● Task instructions: Please rewrite the records below with "center" changed to "middle" wherever it occurs, keeping everything else the same.

● Data provided:
==========

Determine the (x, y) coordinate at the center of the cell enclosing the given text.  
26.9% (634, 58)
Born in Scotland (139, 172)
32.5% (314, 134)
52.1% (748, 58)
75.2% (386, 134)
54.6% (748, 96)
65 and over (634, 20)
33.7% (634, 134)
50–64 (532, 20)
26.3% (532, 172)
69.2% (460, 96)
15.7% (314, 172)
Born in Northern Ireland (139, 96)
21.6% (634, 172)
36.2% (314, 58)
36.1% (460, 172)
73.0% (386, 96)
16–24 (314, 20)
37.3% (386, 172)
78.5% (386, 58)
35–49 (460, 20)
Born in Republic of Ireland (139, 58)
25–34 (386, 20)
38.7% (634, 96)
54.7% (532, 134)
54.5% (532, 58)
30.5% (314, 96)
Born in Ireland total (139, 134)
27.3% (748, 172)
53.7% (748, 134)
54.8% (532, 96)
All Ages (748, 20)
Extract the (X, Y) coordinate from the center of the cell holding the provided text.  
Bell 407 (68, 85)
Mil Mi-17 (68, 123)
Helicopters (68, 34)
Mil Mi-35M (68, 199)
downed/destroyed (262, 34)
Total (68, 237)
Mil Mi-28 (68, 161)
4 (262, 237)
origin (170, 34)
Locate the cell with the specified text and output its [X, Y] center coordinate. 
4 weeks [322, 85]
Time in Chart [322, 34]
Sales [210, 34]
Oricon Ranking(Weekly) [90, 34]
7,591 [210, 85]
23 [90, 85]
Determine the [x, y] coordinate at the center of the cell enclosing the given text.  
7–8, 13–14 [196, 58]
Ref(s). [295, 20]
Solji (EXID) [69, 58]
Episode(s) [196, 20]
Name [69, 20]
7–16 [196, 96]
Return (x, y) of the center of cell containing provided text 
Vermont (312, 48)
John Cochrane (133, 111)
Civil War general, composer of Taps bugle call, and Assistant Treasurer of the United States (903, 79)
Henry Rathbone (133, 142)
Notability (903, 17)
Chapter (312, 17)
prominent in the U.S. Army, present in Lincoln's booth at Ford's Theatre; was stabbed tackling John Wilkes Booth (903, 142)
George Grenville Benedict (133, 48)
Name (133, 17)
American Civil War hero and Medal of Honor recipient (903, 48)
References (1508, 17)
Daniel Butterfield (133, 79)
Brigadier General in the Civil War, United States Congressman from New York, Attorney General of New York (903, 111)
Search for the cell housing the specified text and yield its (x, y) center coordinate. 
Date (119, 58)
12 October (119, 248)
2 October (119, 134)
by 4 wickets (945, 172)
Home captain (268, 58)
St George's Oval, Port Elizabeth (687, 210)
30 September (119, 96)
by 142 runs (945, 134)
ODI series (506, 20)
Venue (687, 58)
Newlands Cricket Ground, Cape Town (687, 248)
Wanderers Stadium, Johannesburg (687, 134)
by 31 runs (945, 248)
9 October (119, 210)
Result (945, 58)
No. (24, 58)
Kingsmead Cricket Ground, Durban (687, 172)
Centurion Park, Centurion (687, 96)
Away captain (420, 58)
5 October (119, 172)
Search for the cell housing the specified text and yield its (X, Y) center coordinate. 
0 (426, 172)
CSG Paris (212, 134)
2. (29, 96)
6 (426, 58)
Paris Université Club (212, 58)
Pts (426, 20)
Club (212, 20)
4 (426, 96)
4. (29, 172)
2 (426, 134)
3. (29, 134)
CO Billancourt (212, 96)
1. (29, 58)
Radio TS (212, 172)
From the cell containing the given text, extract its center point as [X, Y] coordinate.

==========

● Solved exercise:
Determine the (x, y) coordinate at the middle of the cell enclosing the given text.  
26.9% (634, 58)
Born in Scotland (139, 172)
32.5% (314, 134)
52.1% (748, 58)
75.2% (386, 134)
54.6% (748, 96)
65 and over (634, 20)
33.7% (634, 134)
50–64 (532, 20)
26.3% (532, 172)
69.2% (460, 96)
15.7% (314, 172)
Born in Northern Ireland (139, 96)
21.6% (634, 172)
36.2% (314, 58)
36.1% (460, 172)
73.0% (386, 96)
16–24 (314, 20)
37.3% (386, 172)
78.5% (386, 58)
35–49 (460, 20)
Born in Republic of Ireland (139, 58)
25–34 (386, 20)
38.7% (634, 96)
54.7% (532, 134)
54.5% (532, 58)
30.5% (314, 96)
Born in Ireland total (139, 134)
27.3% (748, 172)
53.7% (748, 134)
54.8% (532, 96)
All Ages (748, 20)
Extract the (X, Y) coordinate from the middle of the cell holding the provided text.  
Bell 407 (68, 85)
Mil Mi-17 (68, 123)
Helicopters (68, 34)
Mil Mi-35M (68, 199)
downed/destroyed (262, 34)
Total (68, 237)
Mil Mi-28 (68, 161)
4 (262, 237)
origin (170, 34)
Locate the cell with the specified text and output its [X, Y] middle coordinate. 
4 weeks [322, 85]
Time in Chart [322, 34]
Sales [210, 34]
Oricon Ranking(Weekly) [90, 34]
7,591 [210, 85]
23 [90, 85]
Determine the [x, y] coordinate at the middle of the cell enclosing the given text.  
7–8, 13–14 [196, 58]
Ref(s). [295, 20]
Solji (EXID) [69, 58]
Episode(s) [196, 20]
Name [69, 20]
7–16 [196, 96]
Return (x, y) of the middle of cell containing provided text 
Vermont (312, 48)
John Cochrane (133, 111)
Civil War general, composer of Taps bugle call, and Assistant Treasurer of the United States (903, 79)
Henry Rathbone (133, 142)
Notability (903, 17)
Chapter (312, 17)
prominent in the U.S. Army, present in Lincoln's booth at Ford's Theatre; was stabbed tackling John Wilkes Booth (903, 142)
George Grenville Benedict (133, 48)
Name (133, 17)
American Civil War hero and Medal of Honor recipient (903, 48)
References (1508, 17)
Daniel Butterfield (133, 79)
Brigadier General in the Civil War, United States Congressman from New York, Attorney General of New York (903, 111)
Search for the cell housing the specified text and yield its (x, y) middle coordinate. 
Date (119, 58)
12 October (119, 248)
2 October (119, 134)
by 4 wickets (945, 172)
Home captain (268, 58)
St George's Oval, Port Elizabeth (687, 210)
30 September (119, 96)
by 142 runs (945, 134)
ODI series (506, 20)
Venue (687, 58)
Newlands Cricket Ground, Cape Town (687, 248)
Wanderers Stadium, Johannesburg (687, 134)
by 31 runs (945, 248)
9 October (119, 210)
Result (945, 58)
No. (24, 58)
Kingsmead Cricket Ground, Durban (687, 172)
Centurion Park, Centurion (687, 96)
Away captain (420, 58)
5 October (119, 172)
Search for the cell housing the specified text and yield its (X, Y) middle coordinate. 
0 (426, 172)
CSG Paris (212, 134)
2. (29, 96)
6 (426, 58)
Paris Université Club (212, 58)
Pts (426, 20)
Club (212, 20)
4 (426, 96)
4. (29, 172)
2 (426, 134)
3. (29, 134)
CO Billancourt (212, 96)
1. (29, 58)
Radio TS (212, 172)
From the cell containing the given text, extract its middle point as [X, Y] coordinate.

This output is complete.